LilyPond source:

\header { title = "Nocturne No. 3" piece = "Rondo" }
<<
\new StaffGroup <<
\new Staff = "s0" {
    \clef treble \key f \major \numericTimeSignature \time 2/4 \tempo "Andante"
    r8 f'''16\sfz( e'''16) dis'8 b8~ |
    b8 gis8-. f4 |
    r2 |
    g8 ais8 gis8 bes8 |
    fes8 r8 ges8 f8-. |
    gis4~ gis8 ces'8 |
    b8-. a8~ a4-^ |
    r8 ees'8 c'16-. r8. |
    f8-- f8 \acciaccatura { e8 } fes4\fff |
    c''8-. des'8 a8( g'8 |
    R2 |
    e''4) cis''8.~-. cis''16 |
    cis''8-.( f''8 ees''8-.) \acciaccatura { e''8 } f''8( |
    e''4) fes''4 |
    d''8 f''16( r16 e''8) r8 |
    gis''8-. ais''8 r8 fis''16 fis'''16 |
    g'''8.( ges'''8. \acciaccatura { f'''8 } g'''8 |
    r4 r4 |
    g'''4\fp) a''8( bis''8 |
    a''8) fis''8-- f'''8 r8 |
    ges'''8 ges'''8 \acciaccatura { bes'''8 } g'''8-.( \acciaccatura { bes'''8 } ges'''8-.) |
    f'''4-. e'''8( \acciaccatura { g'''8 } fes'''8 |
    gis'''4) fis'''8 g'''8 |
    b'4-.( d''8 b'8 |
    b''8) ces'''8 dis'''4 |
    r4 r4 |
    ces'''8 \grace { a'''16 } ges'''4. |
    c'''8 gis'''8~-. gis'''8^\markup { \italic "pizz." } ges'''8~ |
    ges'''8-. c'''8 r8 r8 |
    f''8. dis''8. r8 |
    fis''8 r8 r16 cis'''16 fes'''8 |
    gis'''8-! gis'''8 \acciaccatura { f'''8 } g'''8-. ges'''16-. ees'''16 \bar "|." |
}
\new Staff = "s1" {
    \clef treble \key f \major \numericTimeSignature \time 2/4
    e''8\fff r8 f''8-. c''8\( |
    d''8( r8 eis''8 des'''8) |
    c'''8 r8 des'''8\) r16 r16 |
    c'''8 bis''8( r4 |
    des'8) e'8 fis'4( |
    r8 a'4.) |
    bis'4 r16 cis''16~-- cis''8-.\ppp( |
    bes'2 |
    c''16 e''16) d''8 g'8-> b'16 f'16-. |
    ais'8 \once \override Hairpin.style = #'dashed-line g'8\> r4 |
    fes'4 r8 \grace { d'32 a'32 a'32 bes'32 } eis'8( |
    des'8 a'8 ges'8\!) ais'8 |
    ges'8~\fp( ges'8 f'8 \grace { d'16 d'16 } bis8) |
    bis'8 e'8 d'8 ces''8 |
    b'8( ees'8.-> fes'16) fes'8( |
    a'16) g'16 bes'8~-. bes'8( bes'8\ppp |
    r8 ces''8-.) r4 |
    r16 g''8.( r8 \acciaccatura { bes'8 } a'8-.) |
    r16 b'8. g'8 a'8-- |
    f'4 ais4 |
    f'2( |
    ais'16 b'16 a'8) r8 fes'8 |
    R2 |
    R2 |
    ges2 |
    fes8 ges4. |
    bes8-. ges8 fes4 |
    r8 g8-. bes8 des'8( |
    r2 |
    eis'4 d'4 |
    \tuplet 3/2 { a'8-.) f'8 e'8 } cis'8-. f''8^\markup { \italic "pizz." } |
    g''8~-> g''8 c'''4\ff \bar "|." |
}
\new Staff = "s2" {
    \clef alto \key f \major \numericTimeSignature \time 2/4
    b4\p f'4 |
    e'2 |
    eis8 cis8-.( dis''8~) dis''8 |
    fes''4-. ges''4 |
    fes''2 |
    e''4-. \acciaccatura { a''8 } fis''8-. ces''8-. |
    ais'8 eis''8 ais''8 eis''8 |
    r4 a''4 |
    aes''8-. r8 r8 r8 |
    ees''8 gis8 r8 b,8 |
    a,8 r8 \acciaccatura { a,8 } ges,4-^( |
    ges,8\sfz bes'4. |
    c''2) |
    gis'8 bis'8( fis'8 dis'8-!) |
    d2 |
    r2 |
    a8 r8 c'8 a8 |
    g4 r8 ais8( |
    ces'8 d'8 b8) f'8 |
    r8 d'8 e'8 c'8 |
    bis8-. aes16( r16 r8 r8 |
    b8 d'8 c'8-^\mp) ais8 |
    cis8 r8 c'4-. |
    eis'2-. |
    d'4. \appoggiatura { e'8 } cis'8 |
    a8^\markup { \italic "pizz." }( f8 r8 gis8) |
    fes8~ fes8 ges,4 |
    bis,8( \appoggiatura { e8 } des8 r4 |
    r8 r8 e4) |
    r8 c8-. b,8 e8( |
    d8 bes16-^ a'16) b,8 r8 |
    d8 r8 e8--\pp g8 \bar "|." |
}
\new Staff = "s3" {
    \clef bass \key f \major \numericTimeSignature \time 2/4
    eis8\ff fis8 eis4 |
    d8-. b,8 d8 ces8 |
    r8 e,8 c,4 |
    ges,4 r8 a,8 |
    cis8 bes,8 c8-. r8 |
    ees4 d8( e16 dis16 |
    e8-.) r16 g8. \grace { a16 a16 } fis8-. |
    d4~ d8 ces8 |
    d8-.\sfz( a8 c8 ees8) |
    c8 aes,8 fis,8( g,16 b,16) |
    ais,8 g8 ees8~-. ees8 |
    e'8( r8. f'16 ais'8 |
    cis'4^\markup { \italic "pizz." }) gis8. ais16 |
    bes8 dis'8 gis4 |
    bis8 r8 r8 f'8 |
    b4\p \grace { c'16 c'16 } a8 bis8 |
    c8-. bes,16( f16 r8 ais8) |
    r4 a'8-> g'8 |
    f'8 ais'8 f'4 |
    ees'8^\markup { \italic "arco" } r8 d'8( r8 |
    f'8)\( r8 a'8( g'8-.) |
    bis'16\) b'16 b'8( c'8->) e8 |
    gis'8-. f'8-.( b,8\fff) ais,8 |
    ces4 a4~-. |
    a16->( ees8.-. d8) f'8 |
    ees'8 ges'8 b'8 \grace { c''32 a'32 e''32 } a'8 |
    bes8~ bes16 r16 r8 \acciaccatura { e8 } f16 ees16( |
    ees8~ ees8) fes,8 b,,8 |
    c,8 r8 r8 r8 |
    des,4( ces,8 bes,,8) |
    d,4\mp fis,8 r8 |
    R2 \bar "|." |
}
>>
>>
◇ ◇ ◇ ◇ ◇
### Task objective
List every line in the rows above that contains the string "clef", matching case exactly.

### Result of this exercise
    \clef treble \key f \major \numericTimeSignature \time 2/4 \tempo "Andante"
    \clef treble \key f \major \numericTimeSignature \time 2/4
    \clef alto \key f \major \numericTimeSignature \time 2/4
    \clef bass \key f \major \numericTimeSignature \time 2/4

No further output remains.